→ Exercise goal
The response must consist of each line in the listing that has the word "none" in it.

→ The data

┌──

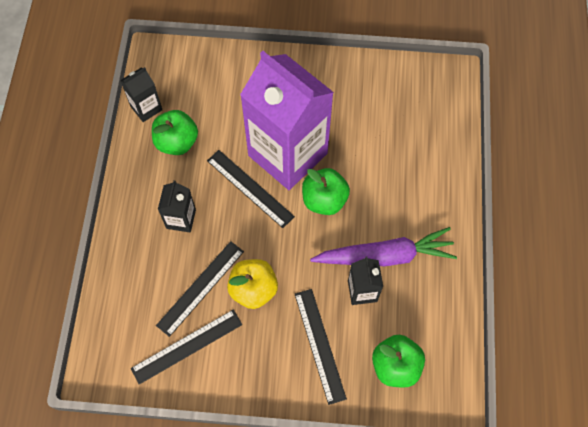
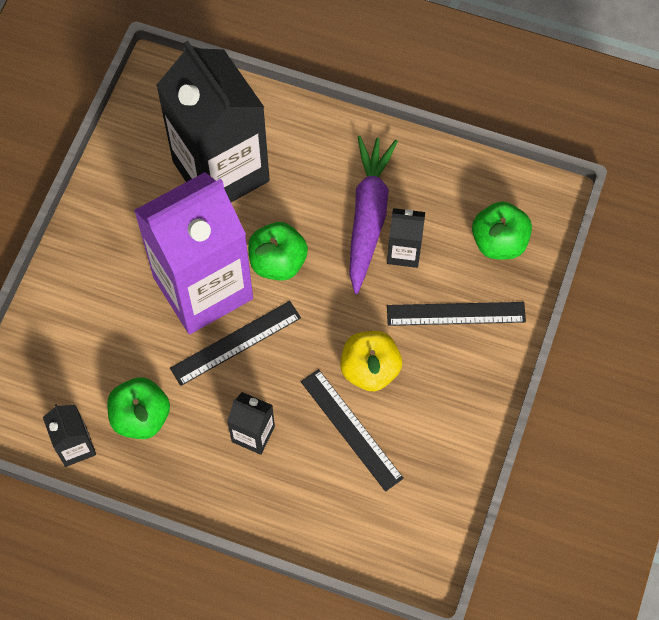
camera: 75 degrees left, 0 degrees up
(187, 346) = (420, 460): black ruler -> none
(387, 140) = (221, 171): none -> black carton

└──

→ Solution for this problem
(187, 346) = (420, 460): black ruler -> none
(387, 140) = (221, 171): none -> black carton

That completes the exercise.